**Exercise**
Starting at the line that contains "orange soap dispenser: 2 -> 4" in the listing below, write out every line word for word until you have written the line that contains "purple jar: 3 -> 2".

**Material shown**
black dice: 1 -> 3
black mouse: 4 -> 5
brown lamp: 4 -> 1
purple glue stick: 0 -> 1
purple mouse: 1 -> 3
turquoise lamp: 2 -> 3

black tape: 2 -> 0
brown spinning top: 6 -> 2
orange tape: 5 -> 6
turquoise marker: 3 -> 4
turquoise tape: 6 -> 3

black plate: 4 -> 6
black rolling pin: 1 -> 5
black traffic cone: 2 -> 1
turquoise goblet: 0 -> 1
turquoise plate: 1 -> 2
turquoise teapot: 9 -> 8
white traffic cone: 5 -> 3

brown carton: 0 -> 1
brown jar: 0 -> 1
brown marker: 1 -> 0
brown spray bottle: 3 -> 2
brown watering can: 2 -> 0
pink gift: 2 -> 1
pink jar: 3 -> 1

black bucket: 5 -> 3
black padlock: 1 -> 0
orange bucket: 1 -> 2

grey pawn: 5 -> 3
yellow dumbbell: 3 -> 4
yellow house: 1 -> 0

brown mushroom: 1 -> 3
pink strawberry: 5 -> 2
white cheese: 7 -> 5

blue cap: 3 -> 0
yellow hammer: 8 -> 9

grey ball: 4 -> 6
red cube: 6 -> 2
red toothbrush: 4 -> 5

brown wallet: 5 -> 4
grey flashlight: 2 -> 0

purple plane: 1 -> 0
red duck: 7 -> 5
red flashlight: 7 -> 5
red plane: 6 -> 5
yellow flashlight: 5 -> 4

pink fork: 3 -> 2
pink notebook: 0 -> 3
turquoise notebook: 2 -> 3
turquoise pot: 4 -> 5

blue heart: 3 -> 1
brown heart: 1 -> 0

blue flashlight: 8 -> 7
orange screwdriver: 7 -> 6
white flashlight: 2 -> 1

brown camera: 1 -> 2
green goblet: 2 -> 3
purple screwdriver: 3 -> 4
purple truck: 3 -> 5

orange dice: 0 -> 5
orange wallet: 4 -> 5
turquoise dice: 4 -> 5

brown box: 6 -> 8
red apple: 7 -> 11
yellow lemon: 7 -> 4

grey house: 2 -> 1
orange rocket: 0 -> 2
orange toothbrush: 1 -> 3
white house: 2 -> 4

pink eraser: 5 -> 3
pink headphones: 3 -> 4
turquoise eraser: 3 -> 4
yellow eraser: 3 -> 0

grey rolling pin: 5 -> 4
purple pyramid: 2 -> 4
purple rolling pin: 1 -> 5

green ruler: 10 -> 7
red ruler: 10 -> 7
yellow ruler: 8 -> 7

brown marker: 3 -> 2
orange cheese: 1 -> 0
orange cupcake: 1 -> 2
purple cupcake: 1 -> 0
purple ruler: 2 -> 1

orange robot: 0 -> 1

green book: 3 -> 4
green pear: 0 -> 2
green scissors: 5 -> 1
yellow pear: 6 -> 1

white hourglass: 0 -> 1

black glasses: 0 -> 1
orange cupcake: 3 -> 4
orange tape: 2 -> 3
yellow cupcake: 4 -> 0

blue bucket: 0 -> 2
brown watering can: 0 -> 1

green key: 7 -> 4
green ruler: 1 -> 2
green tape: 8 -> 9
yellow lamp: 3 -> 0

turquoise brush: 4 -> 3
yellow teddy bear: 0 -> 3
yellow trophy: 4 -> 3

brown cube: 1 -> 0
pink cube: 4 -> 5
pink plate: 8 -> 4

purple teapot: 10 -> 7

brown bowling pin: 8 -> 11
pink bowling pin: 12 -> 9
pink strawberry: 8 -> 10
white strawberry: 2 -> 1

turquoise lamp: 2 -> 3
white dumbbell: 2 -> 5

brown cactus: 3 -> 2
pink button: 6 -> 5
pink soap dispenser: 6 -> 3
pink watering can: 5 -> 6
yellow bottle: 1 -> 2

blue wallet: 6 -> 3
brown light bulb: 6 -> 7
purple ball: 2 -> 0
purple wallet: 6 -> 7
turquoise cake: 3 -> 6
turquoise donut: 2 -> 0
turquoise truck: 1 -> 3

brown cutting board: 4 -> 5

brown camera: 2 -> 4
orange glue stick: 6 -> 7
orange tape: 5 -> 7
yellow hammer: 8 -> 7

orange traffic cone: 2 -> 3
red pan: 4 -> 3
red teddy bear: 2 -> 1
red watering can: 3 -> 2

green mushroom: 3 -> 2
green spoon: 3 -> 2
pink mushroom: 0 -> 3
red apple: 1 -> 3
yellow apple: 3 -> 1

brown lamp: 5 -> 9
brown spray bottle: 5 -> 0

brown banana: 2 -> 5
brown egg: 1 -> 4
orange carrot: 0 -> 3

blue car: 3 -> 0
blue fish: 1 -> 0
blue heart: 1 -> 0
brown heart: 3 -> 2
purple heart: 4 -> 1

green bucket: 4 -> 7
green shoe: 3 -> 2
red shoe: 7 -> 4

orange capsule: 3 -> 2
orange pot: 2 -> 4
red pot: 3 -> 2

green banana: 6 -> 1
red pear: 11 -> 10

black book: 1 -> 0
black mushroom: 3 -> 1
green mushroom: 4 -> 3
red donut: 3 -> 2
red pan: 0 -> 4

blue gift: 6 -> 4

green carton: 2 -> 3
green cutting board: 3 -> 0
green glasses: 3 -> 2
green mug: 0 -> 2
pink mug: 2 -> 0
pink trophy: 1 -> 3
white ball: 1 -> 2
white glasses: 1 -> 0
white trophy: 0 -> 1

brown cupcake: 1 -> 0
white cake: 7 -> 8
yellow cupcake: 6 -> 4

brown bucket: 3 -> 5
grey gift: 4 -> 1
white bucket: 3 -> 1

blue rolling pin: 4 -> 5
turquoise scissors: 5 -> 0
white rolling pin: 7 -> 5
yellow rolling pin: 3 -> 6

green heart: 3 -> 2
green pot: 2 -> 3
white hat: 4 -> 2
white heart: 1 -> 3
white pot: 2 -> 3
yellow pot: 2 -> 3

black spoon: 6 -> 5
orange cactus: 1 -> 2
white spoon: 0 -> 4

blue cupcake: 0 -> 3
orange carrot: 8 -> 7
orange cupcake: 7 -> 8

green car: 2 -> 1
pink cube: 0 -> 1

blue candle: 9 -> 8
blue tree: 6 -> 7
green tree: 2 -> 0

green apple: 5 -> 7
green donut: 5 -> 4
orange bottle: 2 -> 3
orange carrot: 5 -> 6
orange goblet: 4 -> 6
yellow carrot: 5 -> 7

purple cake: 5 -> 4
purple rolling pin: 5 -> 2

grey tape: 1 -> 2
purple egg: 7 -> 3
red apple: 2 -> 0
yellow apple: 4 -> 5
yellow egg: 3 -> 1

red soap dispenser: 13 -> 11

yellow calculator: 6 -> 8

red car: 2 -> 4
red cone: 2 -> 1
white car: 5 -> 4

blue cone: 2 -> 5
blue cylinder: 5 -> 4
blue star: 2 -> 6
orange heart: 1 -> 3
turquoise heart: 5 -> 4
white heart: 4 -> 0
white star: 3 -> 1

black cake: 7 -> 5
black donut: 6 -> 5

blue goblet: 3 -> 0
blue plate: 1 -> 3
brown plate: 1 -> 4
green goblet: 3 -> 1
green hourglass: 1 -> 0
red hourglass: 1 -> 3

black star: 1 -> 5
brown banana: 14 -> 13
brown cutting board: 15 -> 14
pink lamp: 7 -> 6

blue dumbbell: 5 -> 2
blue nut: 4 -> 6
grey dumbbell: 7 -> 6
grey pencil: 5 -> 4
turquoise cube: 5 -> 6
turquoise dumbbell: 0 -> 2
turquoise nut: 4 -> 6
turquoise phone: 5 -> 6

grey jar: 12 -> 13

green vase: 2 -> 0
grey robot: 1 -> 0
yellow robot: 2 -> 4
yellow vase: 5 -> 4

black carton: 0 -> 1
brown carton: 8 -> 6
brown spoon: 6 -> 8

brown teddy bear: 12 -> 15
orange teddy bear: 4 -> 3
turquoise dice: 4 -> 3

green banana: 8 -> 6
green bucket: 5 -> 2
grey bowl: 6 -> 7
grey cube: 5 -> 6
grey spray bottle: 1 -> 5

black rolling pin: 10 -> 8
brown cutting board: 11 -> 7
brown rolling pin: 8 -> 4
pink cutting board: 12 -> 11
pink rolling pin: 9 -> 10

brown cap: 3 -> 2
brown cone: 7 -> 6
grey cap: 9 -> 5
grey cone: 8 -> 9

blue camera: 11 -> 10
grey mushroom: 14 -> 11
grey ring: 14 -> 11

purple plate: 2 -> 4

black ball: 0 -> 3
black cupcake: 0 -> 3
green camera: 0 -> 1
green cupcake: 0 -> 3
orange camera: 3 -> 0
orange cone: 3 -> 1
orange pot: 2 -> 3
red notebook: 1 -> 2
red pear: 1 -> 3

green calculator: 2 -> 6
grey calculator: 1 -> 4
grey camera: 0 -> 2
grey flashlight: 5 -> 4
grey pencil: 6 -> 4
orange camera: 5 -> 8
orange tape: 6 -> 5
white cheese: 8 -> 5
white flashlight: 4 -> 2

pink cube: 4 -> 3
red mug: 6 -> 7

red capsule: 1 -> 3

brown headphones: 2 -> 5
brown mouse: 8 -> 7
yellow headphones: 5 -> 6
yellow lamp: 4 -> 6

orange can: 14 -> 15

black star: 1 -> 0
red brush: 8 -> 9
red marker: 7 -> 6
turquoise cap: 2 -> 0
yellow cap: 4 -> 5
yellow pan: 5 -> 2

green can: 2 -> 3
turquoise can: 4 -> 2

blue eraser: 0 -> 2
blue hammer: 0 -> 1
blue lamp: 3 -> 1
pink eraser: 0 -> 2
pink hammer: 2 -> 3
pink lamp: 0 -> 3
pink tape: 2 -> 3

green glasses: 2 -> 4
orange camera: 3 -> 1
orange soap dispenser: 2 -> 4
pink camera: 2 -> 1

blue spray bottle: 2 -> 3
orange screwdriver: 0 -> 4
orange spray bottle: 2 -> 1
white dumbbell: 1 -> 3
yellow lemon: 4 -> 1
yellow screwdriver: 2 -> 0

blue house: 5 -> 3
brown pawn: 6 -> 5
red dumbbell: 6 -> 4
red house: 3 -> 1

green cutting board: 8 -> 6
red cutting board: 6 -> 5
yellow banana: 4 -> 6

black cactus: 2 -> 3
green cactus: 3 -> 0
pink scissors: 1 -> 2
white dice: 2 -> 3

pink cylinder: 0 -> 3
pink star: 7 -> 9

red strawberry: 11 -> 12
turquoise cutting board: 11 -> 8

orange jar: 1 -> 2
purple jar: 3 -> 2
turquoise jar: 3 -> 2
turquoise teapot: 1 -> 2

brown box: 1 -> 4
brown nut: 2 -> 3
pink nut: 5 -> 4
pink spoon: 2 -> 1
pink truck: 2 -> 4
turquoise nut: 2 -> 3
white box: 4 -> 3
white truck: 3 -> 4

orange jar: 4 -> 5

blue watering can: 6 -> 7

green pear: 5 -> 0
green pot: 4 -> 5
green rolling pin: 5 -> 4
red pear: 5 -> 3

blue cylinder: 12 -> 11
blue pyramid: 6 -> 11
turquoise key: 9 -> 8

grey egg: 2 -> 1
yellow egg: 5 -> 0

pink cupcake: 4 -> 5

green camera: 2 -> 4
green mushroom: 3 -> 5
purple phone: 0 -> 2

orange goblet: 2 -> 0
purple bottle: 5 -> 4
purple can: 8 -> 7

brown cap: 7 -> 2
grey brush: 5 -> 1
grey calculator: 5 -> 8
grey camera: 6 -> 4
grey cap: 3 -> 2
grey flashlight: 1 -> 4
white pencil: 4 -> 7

**Solution for this exercise**
orange soap dispenser: 2 -> 4
pink camera: 2 -> 1

blue spray bottle: 2 -> 3
orange screwdriver: 0 -> 4
orange spray bottle: 2 -> 1
white dumbbell: 1 -> 3
yellow lemon: 4 -> 1
yellow screwdriver: 2 -> 0

blue house: 5 -> 3
brown pawn: 6 -> 5
red dumbbell: 6 -> 4
red house: 3 -> 1

green cutting board: 8 -> 6
red cutting board: 6 -> 5
yellow banana: 4 -> 6

black cactus: 2 -> 3
green cactus: 3 -> 0
pink scissors: 1 -> 2
white dice: 2 -> 3

pink cylinder: 0 -> 3
pink star: 7 -> 9

red strawberry: 11 -> 12
turquoise cutting board: 11 -> 8

orange jar: 1 -> 2
purple jar: 3 -> 2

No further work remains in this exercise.